(Records from a collection)
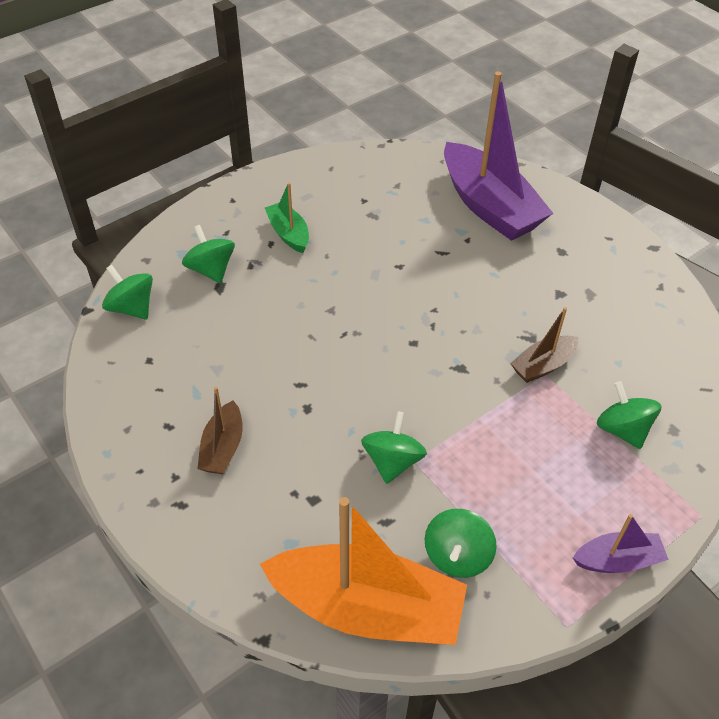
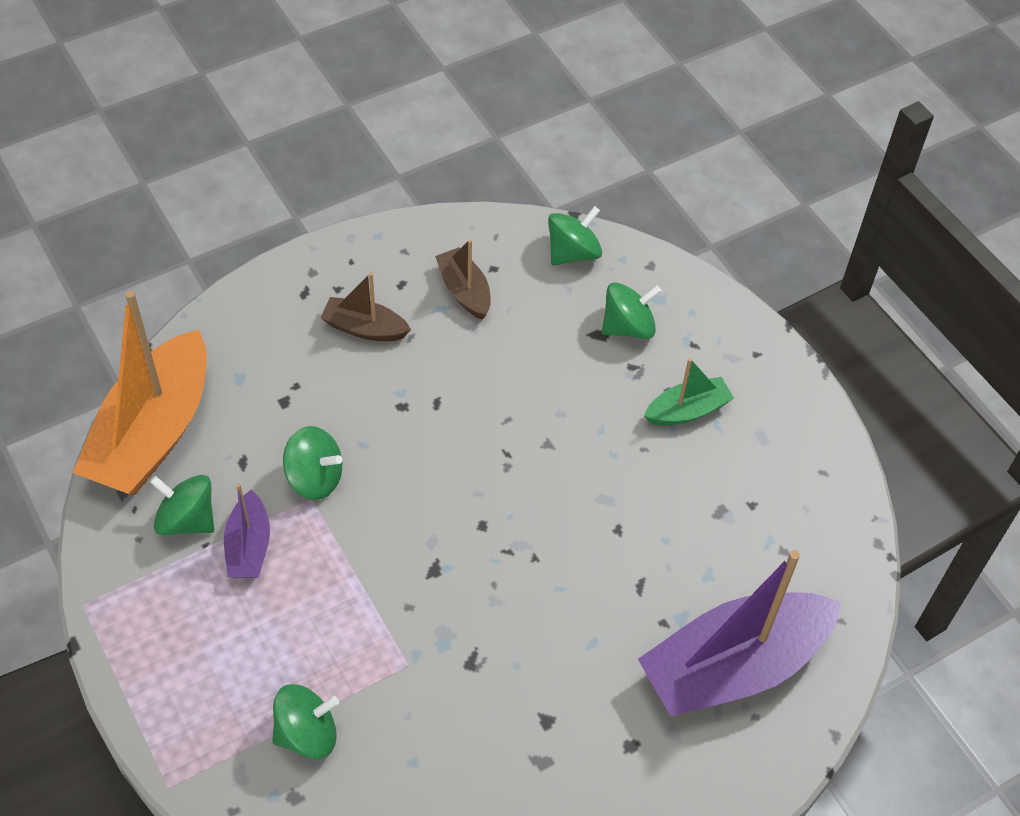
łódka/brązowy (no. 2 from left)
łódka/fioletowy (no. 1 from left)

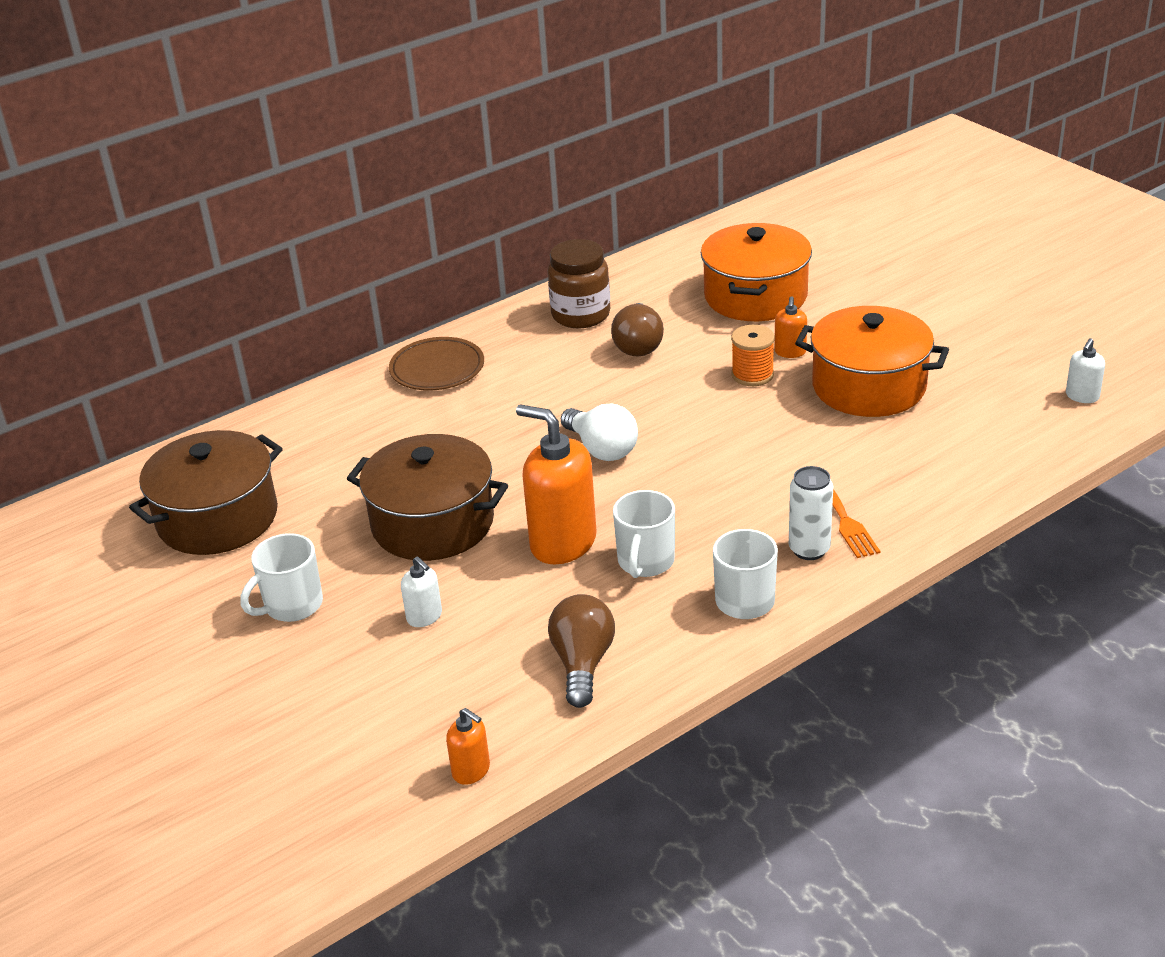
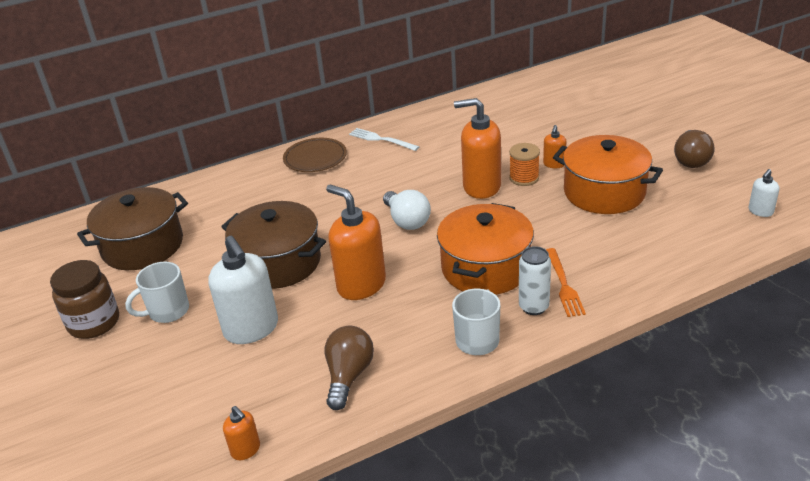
garnek/pomarańczowy (no. 1 from left)
słoik/brązowy
żarówka/brązowy (no. 2 from left)
kubek/biały (no. 2 from left in the first image)
dozownik mydła/biały (no. 1 from left)
dozownik mydła/pomarańczowy (no. 3 from left)
widelec/biały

Problem |
Repeat the lines above exactly, and keep every picture out.

Written answer |
łódka/brązowy (no. 2 from left)
łódka/fioletowy (no. 1 from left)

garnek/pomarańczowy (no. 1 from left)
słoik/brązowy
żarówka/brązowy (no. 2 from left)
kubek/biały (no. 2 from left in the first image)
dozownik mydła/biały (no. 1 from left)
dozownik mydła/pomarańczowy (no. 3 from left)
widelec/biały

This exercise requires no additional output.